*Requirements:*
Arrange every line of the items below into a JSON list of strings, one string per line, leaving out blank lines.

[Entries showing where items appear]
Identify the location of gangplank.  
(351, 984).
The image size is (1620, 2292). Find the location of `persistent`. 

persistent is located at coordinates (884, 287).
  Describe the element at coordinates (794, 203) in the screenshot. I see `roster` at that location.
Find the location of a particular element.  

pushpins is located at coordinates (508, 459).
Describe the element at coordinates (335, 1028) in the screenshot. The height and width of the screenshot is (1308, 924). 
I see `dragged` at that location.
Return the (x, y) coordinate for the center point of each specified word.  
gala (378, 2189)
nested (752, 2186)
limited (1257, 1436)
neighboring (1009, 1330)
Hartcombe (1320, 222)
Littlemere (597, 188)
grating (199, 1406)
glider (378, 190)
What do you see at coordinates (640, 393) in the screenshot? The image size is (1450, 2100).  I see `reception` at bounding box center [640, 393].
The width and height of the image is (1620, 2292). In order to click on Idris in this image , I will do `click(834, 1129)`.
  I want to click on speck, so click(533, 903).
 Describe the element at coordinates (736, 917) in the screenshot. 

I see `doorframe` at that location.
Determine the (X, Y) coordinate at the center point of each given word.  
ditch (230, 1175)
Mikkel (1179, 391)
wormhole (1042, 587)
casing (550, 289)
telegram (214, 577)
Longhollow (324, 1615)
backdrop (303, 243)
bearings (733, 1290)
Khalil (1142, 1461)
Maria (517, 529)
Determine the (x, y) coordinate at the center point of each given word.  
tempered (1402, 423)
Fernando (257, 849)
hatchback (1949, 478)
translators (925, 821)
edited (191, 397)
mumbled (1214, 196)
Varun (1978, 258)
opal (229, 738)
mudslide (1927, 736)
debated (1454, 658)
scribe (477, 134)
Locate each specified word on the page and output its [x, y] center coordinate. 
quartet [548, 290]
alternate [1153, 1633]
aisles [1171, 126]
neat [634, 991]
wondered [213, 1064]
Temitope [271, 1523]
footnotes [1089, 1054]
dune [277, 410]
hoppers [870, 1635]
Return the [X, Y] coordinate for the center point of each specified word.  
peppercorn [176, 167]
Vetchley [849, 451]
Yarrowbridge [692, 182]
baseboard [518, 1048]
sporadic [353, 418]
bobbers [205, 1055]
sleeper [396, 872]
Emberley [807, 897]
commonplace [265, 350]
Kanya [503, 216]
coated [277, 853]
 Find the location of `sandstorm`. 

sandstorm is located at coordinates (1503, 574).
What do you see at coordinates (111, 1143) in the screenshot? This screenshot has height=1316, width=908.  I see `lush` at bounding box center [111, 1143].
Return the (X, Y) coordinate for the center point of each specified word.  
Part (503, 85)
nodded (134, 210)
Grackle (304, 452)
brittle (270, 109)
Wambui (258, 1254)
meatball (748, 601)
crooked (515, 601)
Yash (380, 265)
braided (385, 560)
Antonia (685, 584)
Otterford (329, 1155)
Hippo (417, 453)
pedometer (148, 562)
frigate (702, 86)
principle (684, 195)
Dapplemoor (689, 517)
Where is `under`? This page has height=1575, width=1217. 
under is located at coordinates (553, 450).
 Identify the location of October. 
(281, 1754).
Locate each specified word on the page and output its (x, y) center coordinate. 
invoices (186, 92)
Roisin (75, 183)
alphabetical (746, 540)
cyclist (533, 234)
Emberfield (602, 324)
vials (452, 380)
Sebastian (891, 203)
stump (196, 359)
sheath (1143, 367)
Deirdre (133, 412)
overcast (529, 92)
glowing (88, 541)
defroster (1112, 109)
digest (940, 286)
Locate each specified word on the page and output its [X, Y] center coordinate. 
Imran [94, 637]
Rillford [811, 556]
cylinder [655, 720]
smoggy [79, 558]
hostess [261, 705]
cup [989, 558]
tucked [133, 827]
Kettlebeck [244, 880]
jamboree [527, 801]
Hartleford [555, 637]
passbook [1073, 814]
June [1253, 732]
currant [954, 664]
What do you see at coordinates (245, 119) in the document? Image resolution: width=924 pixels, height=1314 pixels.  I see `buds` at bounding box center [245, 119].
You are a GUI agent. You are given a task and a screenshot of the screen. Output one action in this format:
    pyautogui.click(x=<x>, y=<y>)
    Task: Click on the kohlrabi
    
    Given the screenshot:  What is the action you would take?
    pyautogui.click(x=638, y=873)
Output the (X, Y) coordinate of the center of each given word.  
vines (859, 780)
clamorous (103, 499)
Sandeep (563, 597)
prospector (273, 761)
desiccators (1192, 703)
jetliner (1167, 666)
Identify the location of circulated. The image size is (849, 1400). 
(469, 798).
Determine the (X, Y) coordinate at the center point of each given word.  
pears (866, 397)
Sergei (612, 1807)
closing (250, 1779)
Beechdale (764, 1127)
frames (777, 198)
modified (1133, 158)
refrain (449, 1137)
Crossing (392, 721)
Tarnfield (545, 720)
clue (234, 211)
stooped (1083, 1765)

*The solution:*
[
  "Identify the location of gangplank.  ",
  "(351, 984).",
  "The image size is (1620, 2292). Find the location of `persistent`. ",
  "persistent is located at coordinates (884, 287).",
  "  Describe the element at coordinates (794, 203) in the screenshot. I see `roster` at that location.",
  "Find the location of a particular element.  ",
  "pushpins is located at coordinates (508, 459).",
  "Describe the element at coordinates (335, 1028) in the screenshot. The height and width of the screenshot is (1308, 924). ",
  "I see `dragged` at that location.",
  "Return the (x, y) coordinate for the center point of each specified word.  ",
  "gala (378, 2189)",
  "nested (752, 2186)",
  "limited (1257, 1436)",
  "neighboring (1009, 1330)",
  "Hartcombe (1320, 222)",
  "Littlemere (597, 188)",
  "grating (199, 1406)",
  "glider (378, 190)",
  "What do you see at coordinates (640, 393) in the screenshot? The image size is (1450, 2100).  I see `reception` at bounding box center [640, 393].",
  "The width and height of the image is (1620, 2292). In order to click on Idris in this image , I will do `click(834, 1129)`.",
  "  I want to click on speck, so click(533, 903).",
  " Describe the element at coordinates (736, 917) in the screenshot. ",
  "I see `doorframe` at that location.",
  "Determine the (X, Y) coordinate at the center point of each given word.  ",
  "ditch (230, 1175)",
  "Mikkel (1179, 391)",
  "wormhole (1042, 587)",
  "casing (550, 289)",
  "telegram (214, 577)",
  "Longhollow (324, 1615)",
  "backdrop (303, 243)",
  "bearings (733, 1290)",
  "Khalil (1142, 1461)",
  "Maria (517, 529)",
  "Determine the (x, y) coordinate at the center point of each given word.  ",
  "tempered (1402, 423)",
  "Fernando (257, 849)",
  "hatchback (1949, 478)",
  "translators (925, 821)",
  "edited (191, 397)",
  "mumbled (1214, 196)",
  "Varun (1978, 258)",
  "opal (229, 738)",
  "mudslide (1927, 736)",
  "debated (1454, 658)",
  "scribe (477, 134)",
  "Locate each specified word on the page and output its [x, y] center coordinate. ",
  "quartet [548, 290]",
  "alternate [1153, 1633]",
  "aisles [1171, 126]",
  "neat [634, 991]",
  "wondered [213, 1064]",
  "Temitope [271, 1523]",
  "footnotes [1089, 1054]",
  "dune [277, 410]",
  "hoppers [870, 1635]",
  "Return the [X, Y] coordinate for the center point of each specified word.  ",
  "peppercorn [176, 167]",
  "Vetchley [849, 451]",
  "Yarrowbridge [692, 182]",
  "baseboard [518, 1048]",
  "sporadic [353, 418]",
  "bobbers [205, 1055]",
  "sleeper [396, 872]",
  "Emberley [807, 897]",
  "commonplace [265, 350]",
  "Kanya [503, 216]",
  "coated [277, 853]",
  " Find the location of `sandstorm`. ",
  "sandstorm is located at coordinates (1503, 574).",
  "What do you see at coordinates (111, 1143) in the screenshot? This screenshot has height=1316, width=908.  I see `lush` at bounding box center [111, 1143].",
  "Return the (X, Y) coordinate for the center point of each specified word.  ",
  "Part (503, 85)",
  "nodded (134, 210)",
  "Grackle (304, 452)",
  "brittle (270, 109)",
  "Wambui (258, 1254)",
  "meatball (748, 601)",
  "crooked (515, 601)",
  "Yash (380, 265)",
  "braided (385, 560)",
  "Antonia (685, 584)",
  "Otterford (329, 1155)",
  "Hippo (417, 453)",
  "pedometer (148, 562)",
  "frigate (702, 86)",
  "principle (684, 195)",
  "Dapplemoor (689, 517)",
  "Where is `under`? This page has height=1575, width=1217. ",
  "under is located at coordinates (553, 450).",
  " Identify the location of October. ",
  "(281, 1754).",
  "Locate each specified word on the page and output its (x, y) center coordinate. ",
  "invoices (186, 92)",
  "Roisin (75, 183)",
  "alphabetical (746, 540)",
  "cyclist (533, 234)",
  "Emberfield (602, 324)",
  "vials (452, 380)",
  "Sebastian (891, 203)",
  "stump (196, 359)",
  "sheath (1143, 367)",
  "Deirdre (133, 412)",
  "overcast (529, 92)",
  "glowing (88, 541)",
  "defroster (1112, 109)",
  "digest (940, 286)",
  "Locate each specified word on the page and output its [X, Y] center coordinate. ",
  "Imran [94, 637]",
  "Rillford [811, 556]",
  "cylinder [655, 720]",
  "smoggy [79, 558]",
  "hostess [261, 705]",
  "cup [989, 558]",
  "tucked [133, 827]",
  "Kettlebeck [244, 880]",
  "jamboree [527, 801]",
  "Hartleford [555, 637]",
  "passbook [1073, 814]",
  "June [1253, 732]",
  "currant [954, 664]",
  "What do you see at coordinates (245, 119) in the document? Image resolution: width=924 pixels, height=1314 pixels.  I see `buds` at bounding box center [245, 119].",
  "You are a GUI agent. You are given a task and a screenshot of the screen. Output one action in this format:",
  "    pyautogui.click(x=<x>, y=<y>)",
  "    Task: Click on the kohlrabi",
  "    Given the screenshot:  What is the action you would take?",
  "    pyautogui.click(x=638, y=873)",
  "Output the (X, Y) coordinate of the center of each given word.  ",
  "vines (859, 780)",
  "clamorous (103, 499)",
  "Sandeep (563, 597)",
  "prospector (273, 761)",
  "desiccators (1192, 703)",
  "jetliner (1167, 666)",
  "Identify the location of circulated. The image size is (849, 1400). ",
  "(469, 798).",
  "Determine the (X, Y) coordinate at the center point of each given word.  ",
  "pears (866, 397)",
  "Sergei (612, 1807)",
  "closing (250, 1779)",
  "Beechdale (764, 1127)",
  "frames (777, 198)",
  "modified (1133, 158)",
  "refrain (449, 1137)",
  "Crossing (392, 721)",
  "Tarnfield (545, 720)",
  "clue (234, 211)",
  "stooped (1083, 1765)"
]